WORK TO BE COMPLETED:
Scan the listing below for the word "plus" and copy every line where it occurs.

------------------------------------------------------------

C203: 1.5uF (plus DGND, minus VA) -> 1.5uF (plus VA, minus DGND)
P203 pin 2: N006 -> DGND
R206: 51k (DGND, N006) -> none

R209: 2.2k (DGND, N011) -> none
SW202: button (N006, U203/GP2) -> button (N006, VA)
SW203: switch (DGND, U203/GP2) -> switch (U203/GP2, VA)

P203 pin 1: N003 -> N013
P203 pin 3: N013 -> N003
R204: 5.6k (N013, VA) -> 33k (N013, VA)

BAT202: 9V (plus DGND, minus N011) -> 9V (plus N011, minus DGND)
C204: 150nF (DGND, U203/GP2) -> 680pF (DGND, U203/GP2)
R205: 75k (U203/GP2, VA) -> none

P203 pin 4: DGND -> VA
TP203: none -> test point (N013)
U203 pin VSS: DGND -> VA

------------------------------------------------------------

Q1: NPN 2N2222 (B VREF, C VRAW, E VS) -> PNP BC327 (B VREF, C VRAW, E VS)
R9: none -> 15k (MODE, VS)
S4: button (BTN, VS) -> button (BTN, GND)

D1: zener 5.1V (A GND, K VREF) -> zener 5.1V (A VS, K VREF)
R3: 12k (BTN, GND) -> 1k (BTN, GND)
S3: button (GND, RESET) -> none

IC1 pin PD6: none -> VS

------------------------------------------------------------

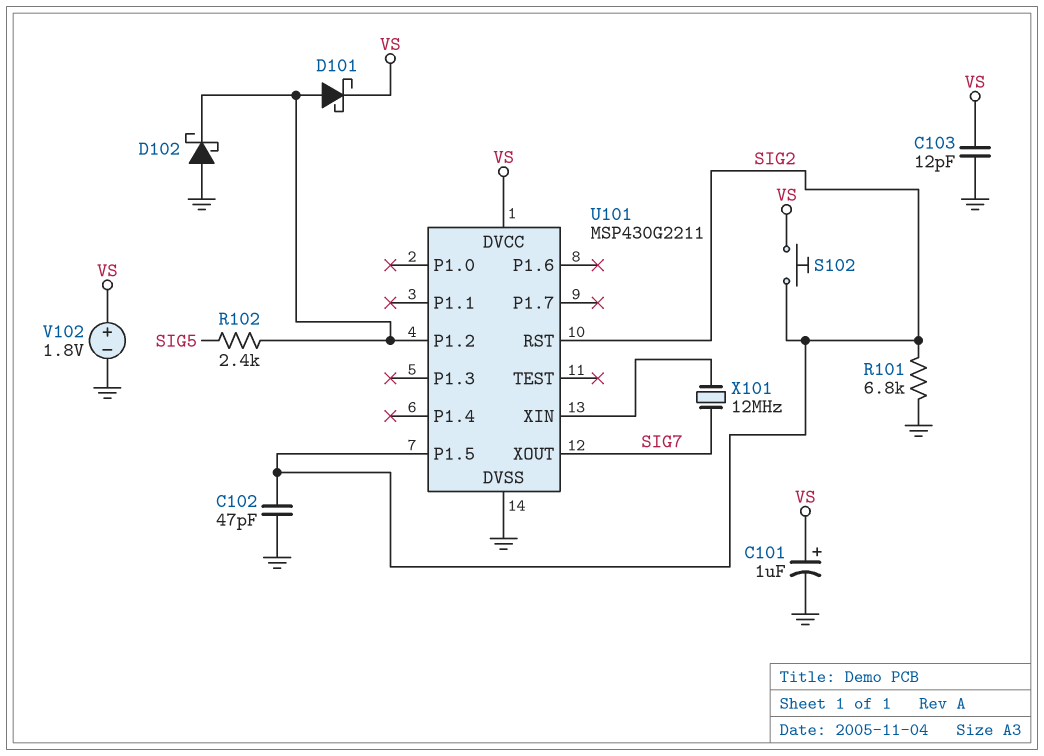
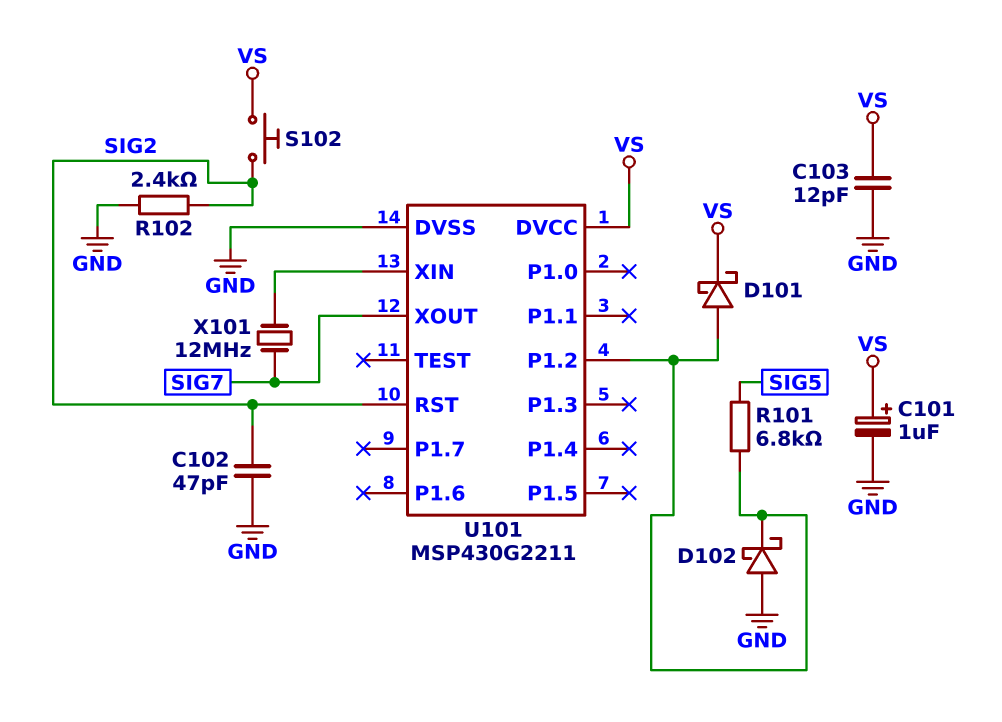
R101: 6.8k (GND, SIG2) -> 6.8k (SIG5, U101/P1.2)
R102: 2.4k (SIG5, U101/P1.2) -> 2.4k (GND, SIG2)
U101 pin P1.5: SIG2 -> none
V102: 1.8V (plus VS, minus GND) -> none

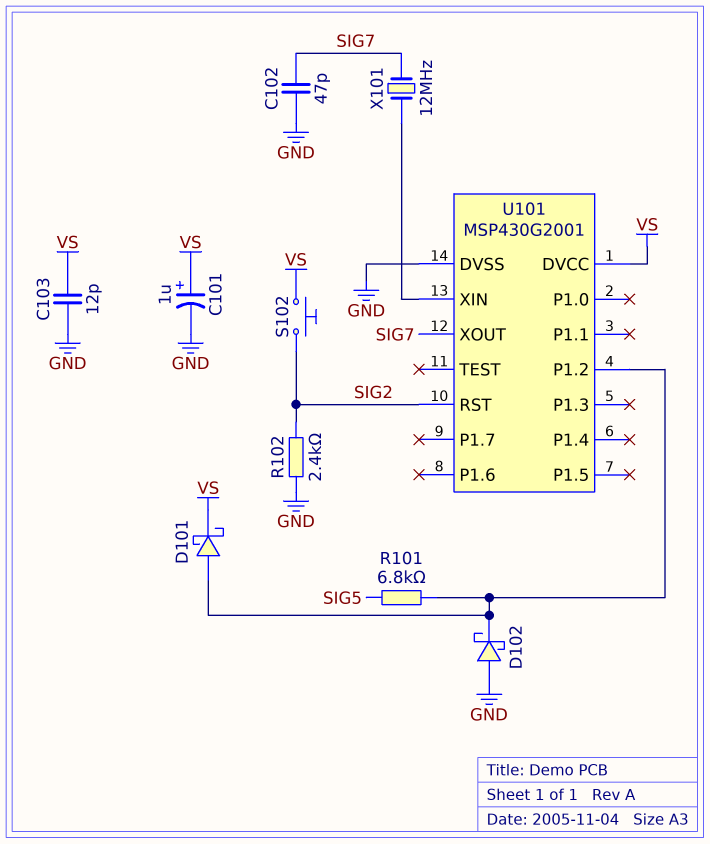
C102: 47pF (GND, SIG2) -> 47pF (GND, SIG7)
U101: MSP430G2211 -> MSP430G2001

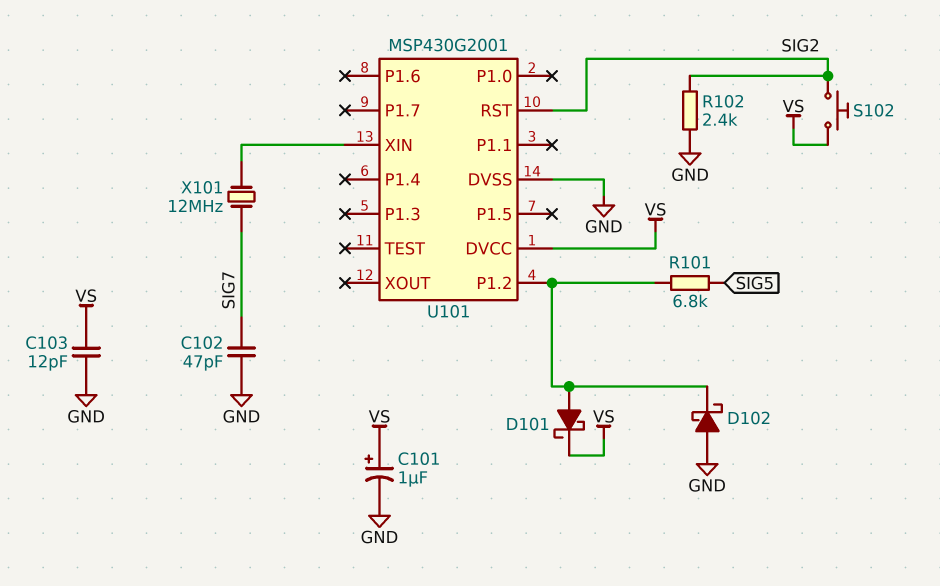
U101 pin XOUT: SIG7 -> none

------------------------------------------------------------

ANSWER TO THIS TASK:
C203: 1.5uF (plus DGND, minus VA) -> 1.5uF (plus VA, minus DGND)
BAT202: 9V (plus DGND, minus N011) -> 9V (plus N011, minus DGND)
V102: 1.8V (plus VS, minus GND) -> none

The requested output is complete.